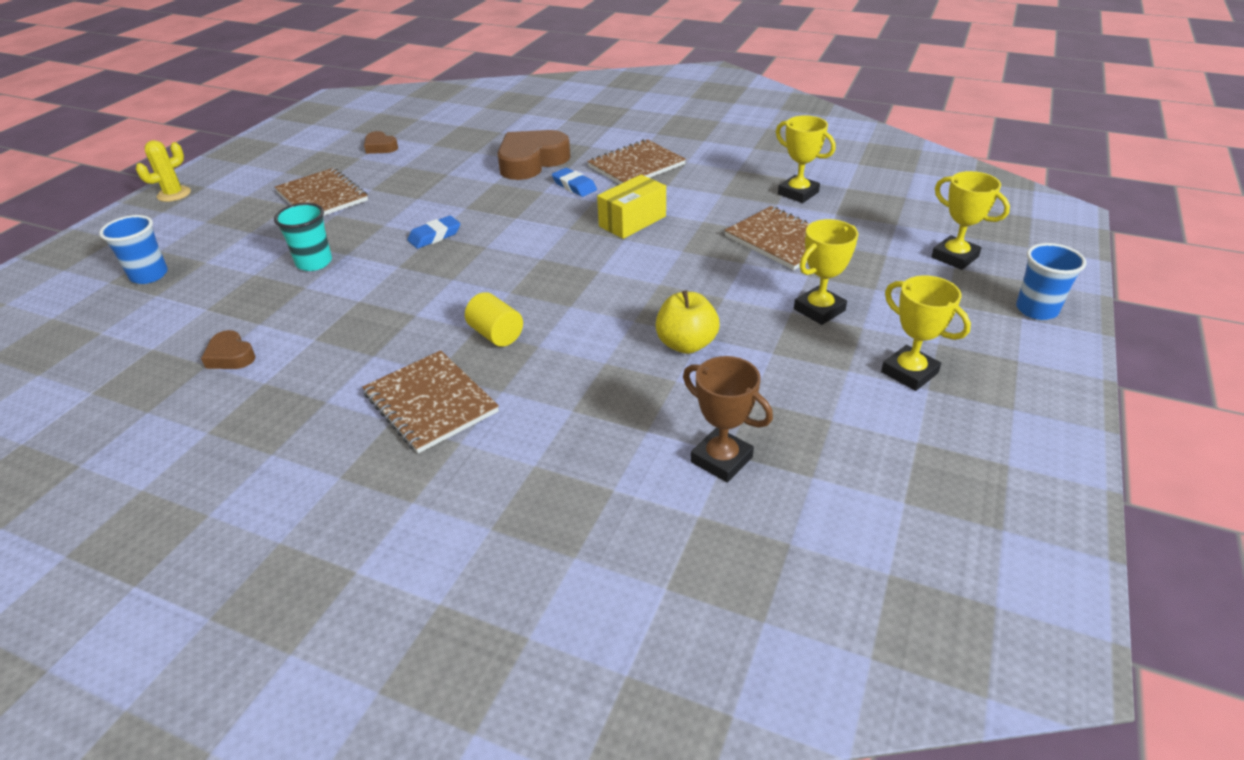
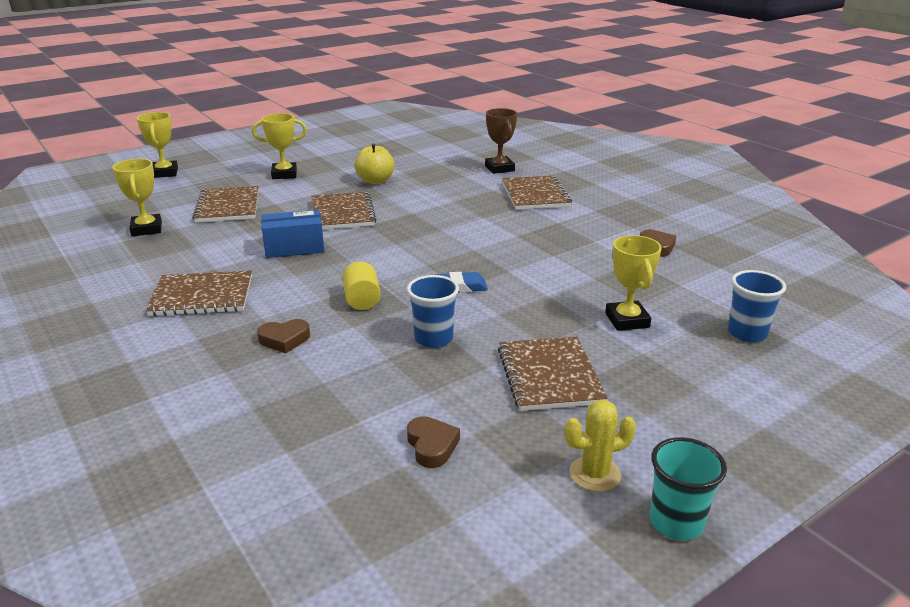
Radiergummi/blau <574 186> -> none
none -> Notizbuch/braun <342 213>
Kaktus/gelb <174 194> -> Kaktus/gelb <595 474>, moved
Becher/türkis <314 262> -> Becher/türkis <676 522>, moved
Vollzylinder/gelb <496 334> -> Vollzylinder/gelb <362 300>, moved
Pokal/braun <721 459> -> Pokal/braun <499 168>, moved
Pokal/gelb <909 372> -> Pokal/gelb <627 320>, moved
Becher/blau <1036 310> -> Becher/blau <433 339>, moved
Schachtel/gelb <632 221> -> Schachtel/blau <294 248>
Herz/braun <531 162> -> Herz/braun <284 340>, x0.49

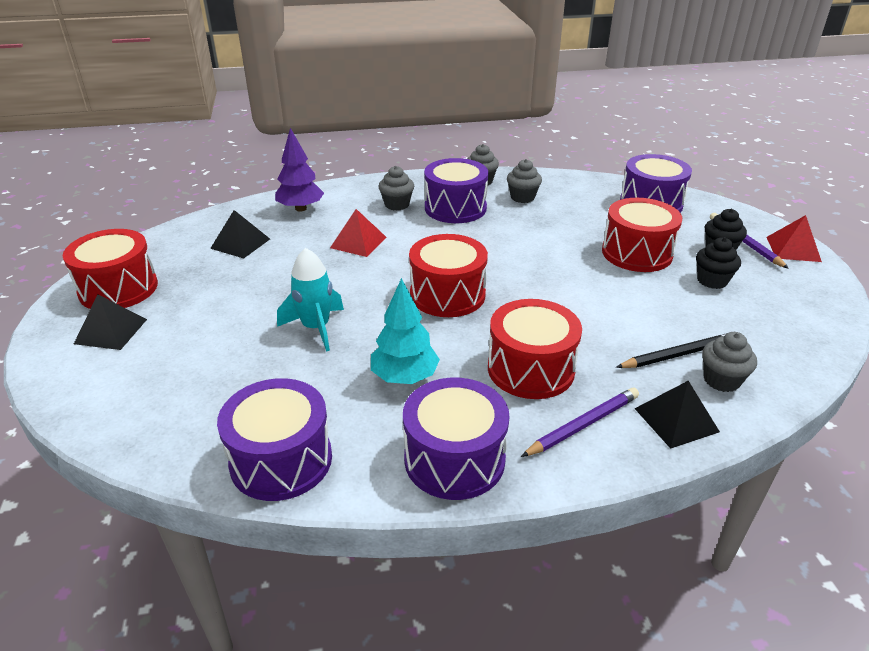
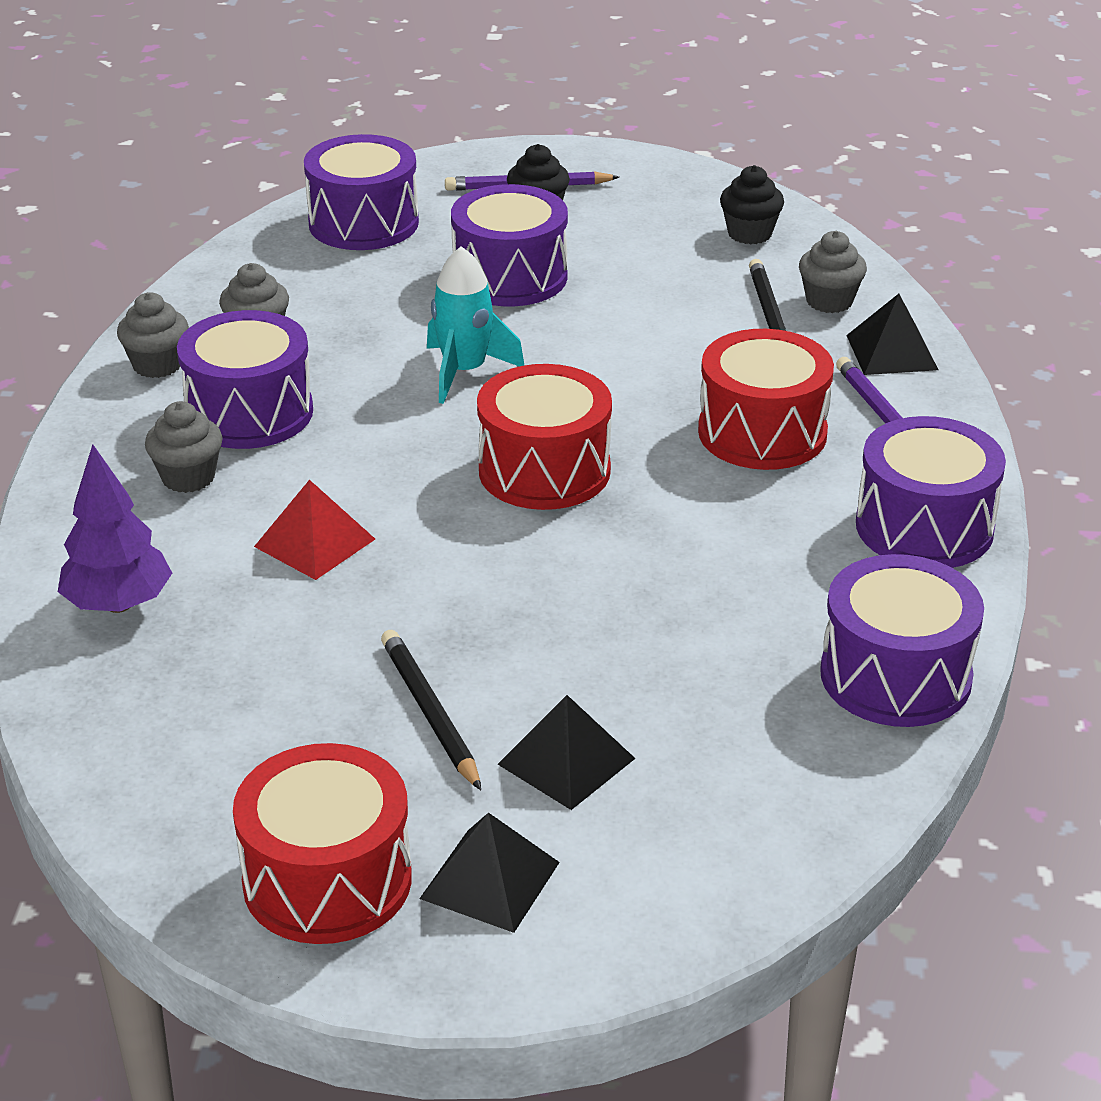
Baum/türkis <404 377> -> none
Pyramide/rot <793 249> -> none
none -> Bleistift/schwarz <430 712>
Pyramide/schwarz <240 243> -> Pyramide/schwarz <566 761>, moved
Rakete/türkis <316 328> -> Rakete/türkis <464 372>, moved
Muffin/schwarz <712 281> -> Muffin/schwarz <749 234>, moved
Trommel/rot <636 253> -> Trommel/lila <510 277>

═══

Problem. Please give back exactly the lines of the listing above that run from the one containing "Pokal/gelb <909 372>" through the one containing "Schachtel/gelb <632 221>", and only those.

Answer.
Pokal/gelb <909 372> -> Pokal/gelb <627 320>, moved
Becher/blau <1036 310> -> Becher/blau <433 339>, moved
Schachtel/gelb <632 221> -> Schachtel/blau <294 248>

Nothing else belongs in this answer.